EXERCISE AIM.
Write out nothing except the lines running from the one containing "Give the centreline" to the last line of the data, exactly as they stand.

Stored items

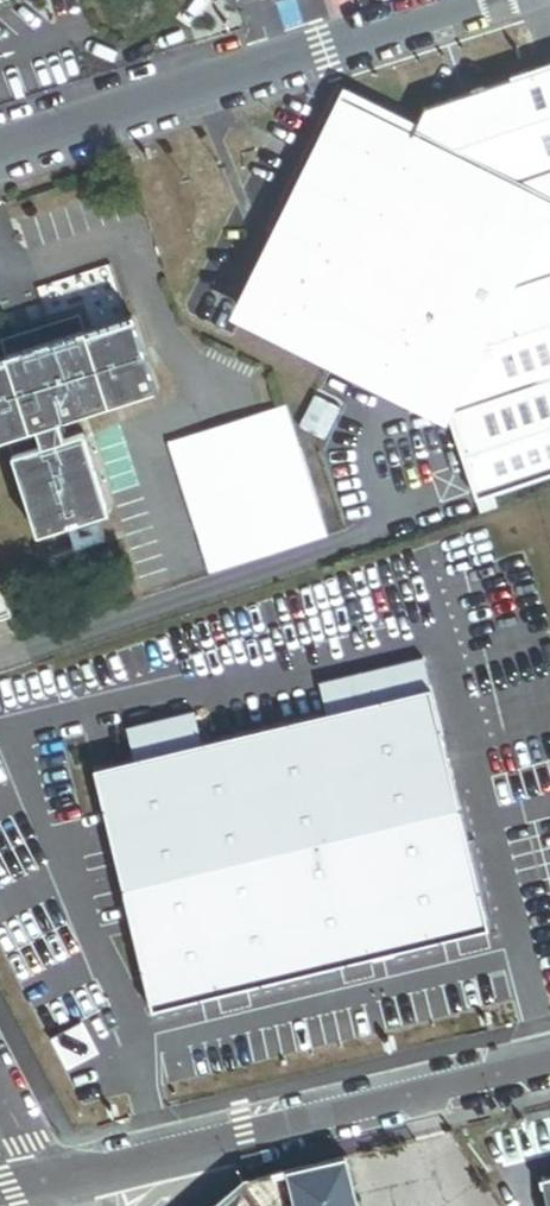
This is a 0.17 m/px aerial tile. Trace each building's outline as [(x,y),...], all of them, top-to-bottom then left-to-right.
[(481,502),(549,479),(549,67),(431,106),(416,134),(349,100),(244,309),(452,415),(481,502)] [(50,309),(12,321),(18,338),(55,326),(50,309)] [(138,321),(90,336),(84,317),(55,326),(18,338),(6,342),(12,361),(0,365),(0,433),(3,443),(12,441),(41,431),(47,448),(17,458),(43,537),(114,514),(88,435),(69,441),(63,424),(161,393),(160,391),(138,321)] [(289,408),(172,446),(214,577),(332,539),(289,408)] [(41,431),(12,441),(17,458),(47,448),(41,431)] [(4,586),(0,587),(0,617),(13,613),(4,586)] [(508,925),(446,682),(67,779),(129,1022),(508,925)] [(351,1150),(250,1174),(214,1205),(365,1205),(351,1150)]
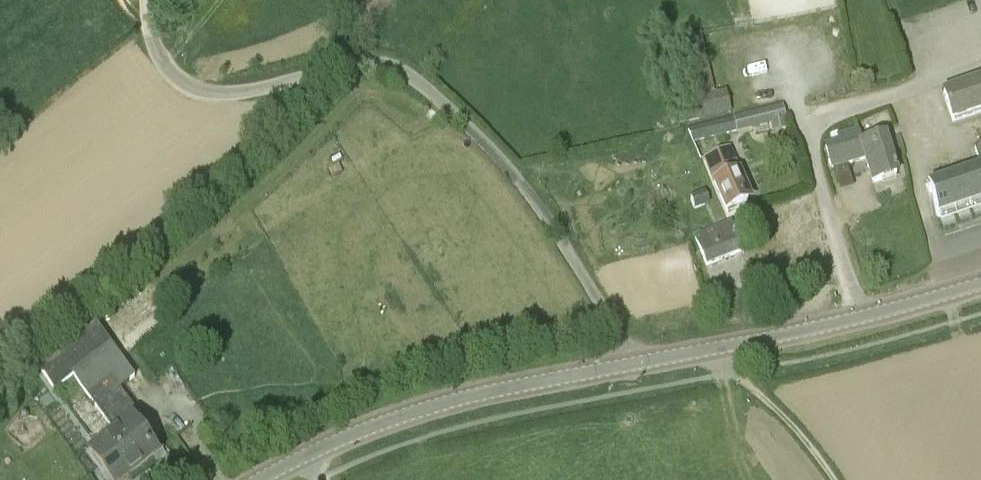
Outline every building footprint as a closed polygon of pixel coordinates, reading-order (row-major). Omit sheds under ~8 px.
[(942,92),(952,124),(980,114),(980,79),(942,92)] [(731,114),(727,90),(675,102),(680,125),(731,114)] [(770,135),(787,132),(782,108),(733,118),(737,133),(768,126),(770,135)] [(692,143),(737,133),(733,118),(689,128),(692,143)] [(896,177),(884,135),(862,141),(858,128),(838,135),(838,132),(829,135),(831,145),(825,147),(832,169),(833,169),(847,165),(866,159),(873,184),(896,177)] [(973,147),(980,169),(927,187),(938,219),(980,204),(980,144),(973,147)] [(746,189),(738,172),(740,171),(731,149),(718,154),(717,152),(703,158),(714,182),(727,212),(747,202),(745,197),(746,196),(745,195),(744,195),(742,191),(746,189)] [(704,190),(690,196),(696,210),(709,205),(704,190)] [(741,253),(730,225),(695,239),(706,267),(741,253)] [(142,417),(140,418),(120,390),(135,378),(97,325),(70,345),(147,461),(154,457),(163,451),(142,417)] [(147,461),(70,345),(39,368),(55,390),(73,377),(116,436),(93,452),(113,479),(121,479),(147,461)]
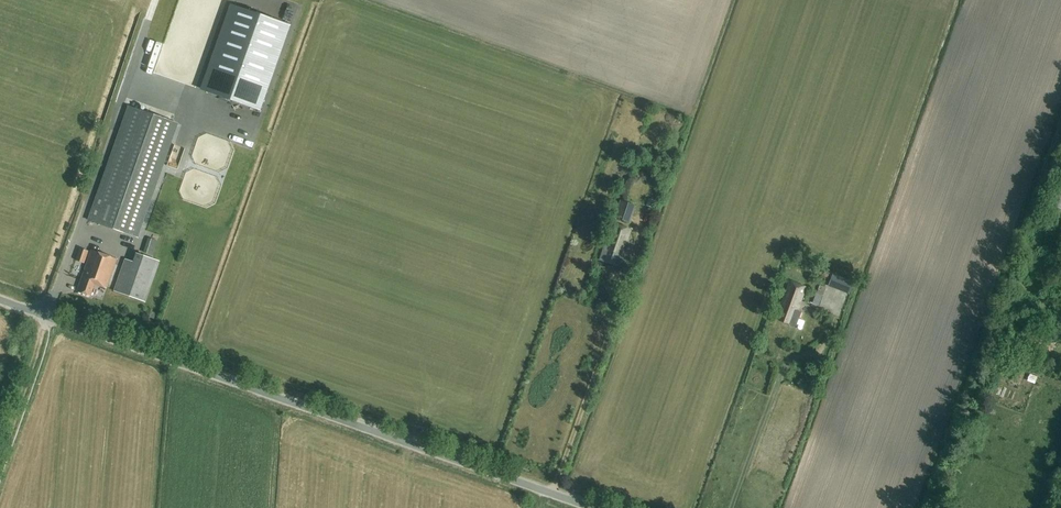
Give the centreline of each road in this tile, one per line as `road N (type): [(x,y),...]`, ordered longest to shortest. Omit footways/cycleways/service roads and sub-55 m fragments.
road 1 (unclassified): [(592,507),(0,299)]
road 2 (track): [(552,494),(651,216)]
road 3 (track): [(732,507),(789,363),(823,345),(828,328)]
road 4 (track): [(0,460),(48,316)]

ANSWER TO THIS PROBLEM.
Give the centreline of each road in this tile, one per line as `road N (type): [(x,y),...]`, ordered longest to shortest. Omit footways/cycleways/service roads and sub-55 m fragments.
road 1 (unclassified): [(592,507),(0,299)]
road 2 (track): [(552,494),(651,216)]
road 3 (track): [(732,507),(789,363),(823,345),(828,328)]
road 4 (track): [(0,460),(48,316)]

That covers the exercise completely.